→ **HOW TO COMPLETE THIS TASK**: Each record is to be reproduced verbatim.

→ **RECORDS SHOWN**:

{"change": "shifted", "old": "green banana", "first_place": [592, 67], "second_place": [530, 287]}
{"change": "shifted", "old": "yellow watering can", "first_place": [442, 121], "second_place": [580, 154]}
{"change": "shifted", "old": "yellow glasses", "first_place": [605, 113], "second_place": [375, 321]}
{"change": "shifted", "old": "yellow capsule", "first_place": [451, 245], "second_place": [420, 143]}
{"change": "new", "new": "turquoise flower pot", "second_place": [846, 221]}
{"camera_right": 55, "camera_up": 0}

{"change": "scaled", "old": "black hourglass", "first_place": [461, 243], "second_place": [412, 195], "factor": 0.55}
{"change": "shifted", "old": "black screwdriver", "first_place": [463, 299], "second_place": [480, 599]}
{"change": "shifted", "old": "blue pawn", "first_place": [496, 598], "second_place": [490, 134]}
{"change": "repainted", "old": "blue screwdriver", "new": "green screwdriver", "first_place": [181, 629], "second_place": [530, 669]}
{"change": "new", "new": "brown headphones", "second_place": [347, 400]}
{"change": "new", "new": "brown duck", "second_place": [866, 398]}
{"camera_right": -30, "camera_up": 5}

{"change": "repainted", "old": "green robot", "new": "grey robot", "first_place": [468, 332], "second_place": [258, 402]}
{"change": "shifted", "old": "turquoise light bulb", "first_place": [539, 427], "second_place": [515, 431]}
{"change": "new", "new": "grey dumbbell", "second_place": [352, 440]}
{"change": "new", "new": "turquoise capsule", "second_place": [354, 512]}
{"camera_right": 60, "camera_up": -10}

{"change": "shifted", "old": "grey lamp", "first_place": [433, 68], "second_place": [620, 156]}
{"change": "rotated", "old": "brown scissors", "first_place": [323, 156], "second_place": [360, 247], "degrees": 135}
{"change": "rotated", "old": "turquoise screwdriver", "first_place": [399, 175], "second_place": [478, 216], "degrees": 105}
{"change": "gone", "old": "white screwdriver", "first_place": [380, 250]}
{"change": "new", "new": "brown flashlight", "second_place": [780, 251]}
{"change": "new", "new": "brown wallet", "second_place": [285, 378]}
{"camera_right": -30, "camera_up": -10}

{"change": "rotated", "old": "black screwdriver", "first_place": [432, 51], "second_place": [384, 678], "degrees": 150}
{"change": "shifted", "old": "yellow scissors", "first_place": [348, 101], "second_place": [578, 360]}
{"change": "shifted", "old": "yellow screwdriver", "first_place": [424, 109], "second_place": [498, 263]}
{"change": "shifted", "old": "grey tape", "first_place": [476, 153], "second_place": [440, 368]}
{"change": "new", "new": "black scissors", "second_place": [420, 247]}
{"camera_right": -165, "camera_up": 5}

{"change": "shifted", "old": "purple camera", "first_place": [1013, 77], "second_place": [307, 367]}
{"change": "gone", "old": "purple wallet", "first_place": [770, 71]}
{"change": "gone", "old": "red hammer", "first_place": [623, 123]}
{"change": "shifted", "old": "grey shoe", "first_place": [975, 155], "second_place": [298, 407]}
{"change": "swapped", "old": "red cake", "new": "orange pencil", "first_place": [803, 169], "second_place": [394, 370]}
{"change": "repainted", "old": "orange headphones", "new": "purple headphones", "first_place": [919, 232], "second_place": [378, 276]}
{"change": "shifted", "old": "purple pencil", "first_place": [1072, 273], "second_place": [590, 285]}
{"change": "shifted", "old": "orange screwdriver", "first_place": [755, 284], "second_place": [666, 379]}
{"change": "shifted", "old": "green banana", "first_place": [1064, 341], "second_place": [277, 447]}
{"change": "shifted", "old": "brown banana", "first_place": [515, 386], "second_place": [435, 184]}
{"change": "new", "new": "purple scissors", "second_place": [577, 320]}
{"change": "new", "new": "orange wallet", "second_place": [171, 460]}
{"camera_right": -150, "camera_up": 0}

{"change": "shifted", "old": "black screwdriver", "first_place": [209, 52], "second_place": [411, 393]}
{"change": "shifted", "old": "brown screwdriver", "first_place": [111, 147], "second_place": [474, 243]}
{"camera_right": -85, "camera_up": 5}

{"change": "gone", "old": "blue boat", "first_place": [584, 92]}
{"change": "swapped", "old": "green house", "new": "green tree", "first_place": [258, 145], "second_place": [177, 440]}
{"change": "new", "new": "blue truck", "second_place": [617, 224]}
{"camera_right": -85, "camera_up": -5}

→ **EXERCISE RESPONSE**:
{"change": "shifted", "old": "green banana", "first_place": [592, 67], "second_place": [530, 287]}
{"change": "shifted", "old": "yellow watering can", "first_place": [442, 121], "second_place": [580, 154]}
{"change": "shifted", "old": "yellow glasses", "first_place": [605, 113], "second_place": [375, 321]}
{"change": "shifted", "old": "yellow capsule", "first_place": [451, 245], "second_place": [420, 143]}
{"change": "new", "new": "turquoise flower pot", "second_place": [846, 221]}
{"camera_right": 55, "camera_up": 0}

{"change": "scaled", "old": "black hourglass", "first_place": [461, 243], "second_place": [412, 195], "factor": 0.55}
{"change": "shifted", "old": "black screwdriver", "first_place": [463, 299], "second_place": [480, 599]}
{"change": "shifted", "old": "blue pawn", "first_place": [496, 598], "second_place": [490, 134]}
{"change": "repainted", "old": "blue screwdriver", "new": "green screwdriver", "first_place": [181, 629], "second_place": [530, 669]}
{"change": "new", "new": "brown headphones", "second_place": [347, 400]}
{"change": "new", "new": "brown duck", "second_place": [866, 398]}
{"camera_right": -30, "camera_up": 5}

{"change": "repainted", "old": "green robot", "new": "grey robot", "first_place": [468, 332], "second_place": [258, 402]}
{"change": "shifted", "old": "turquoise light bulb", "first_place": [539, 427], "second_place": [515, 431]}
{"change": "new", "new": "grey dumbbell", "second_place": [352, 440]}
{"change": "new", "new": "turquoise capsule", "second_place": [354, 512]}
{"camera_right": 60, "camera_up": -10}

{"change": "shifted", "old": "grey lamp", "first_place": [433, 68], "second_place": [620, 156]}
{"change": "rotated", "old": "brown scissors", "first_place": [323, 156], "second_place": [360, 247], "degrees": 135}
{"change": "rotated", "old": "turquoise screwdriver", "first_place": [399, 175], "second_place": [478, 216], "degrees": 105}
{"change": "gone", "old": "white screwdriver", "first_place": [380, 250]}
{"change": "new", "new": "brown flashlight", "second_place": [780, 251]}
{"change": "new", "new": "brown wallet", "second_place": [285, 378]}
{"camera_right": -30, "camera_up": -10}

{"change": "rotated", "old": "black screwdriver", "first_place": [432, 51], "second_place": [384, 678], "degrees": 150}
{"change": "shifted", "old": "yellow scissors", "first_place": [348, 101], "second_place": [578, 360]}
{"change": "shifted", "old": "yellow screwdriver", "first_place": [424, 109], "second_place": [498, 263]}
{"change": "shifted", "old": "grey tape", "first_place": [476, 153], "second_place": [440, 368]}
{"change": "new", "new": "black scissors", "second_place": [420, 247]}
{"camera_right": -165, "camera_up": 5}

{"change": "shifted", "old": "purple camera", "first_place": [1013, 77], "second_place": [307, 367]}
{"change": "gone", "old": "purple wallet", "first_place": [770, 71]}
{"change": "gone", "old": "red hammer", "first_place": [623, 123]}
{"change": "shifted", "old": "grey shoe", "first_place": [975, 155], "second_place": [298, 407]}
{"change": "swapped", "old": "red cake", "new": "orange pencil", "first_place": [803, 169], "second_place": [394, 370]}
{"change": "repainted", "old": "orange headphones", "new": "purple headphones", "first_place": [919, 232], "second_place": [378, 276]}
{"change": "shifted", "old": "purple pencil", "first_place": [1072, 273], "second_place": [590, 285]}
{"change": "shifted", "old": "orange screwdriver", "first_place": [755, 284], "second_place": [666, 379]}
{"change": "shifted", "old": "green banana", "first_place": [1064, 341], "second_place": [277, 447]}
{"change": "shifted", "old": "brown banana", "first_place": [515, 386], "second_place": [435, 184]}
{"change": "new", "new": "purple scissors", "second_place": [577, 320]}
{"change": "new", "new": "orange wallet", "second_place": [171, 460]}
{"camera_right": -150, "camera_up": 0}

{"change": "shifted", "old": "black screwdriver", "first_place": [209, 52], "second_place": [411, 393]}
{"change": "shifted", "old": "brown screwdriver", "first_place": [111, 147], "second_place": [474, 243]}
{"camera_right": -85, "camera_up": 5}

{"change": "gone", "old": "blue boat", "first_place": [584, 92]}
{"change": "swapped", "old": "green house", "new": "green tree", "first_place": [258, 145], "second_place": [177, 440]}
{"change": "new", "new": "blue truck", "second_place": [617, 224]}
{"camera_right": -85, "camera_up": -5}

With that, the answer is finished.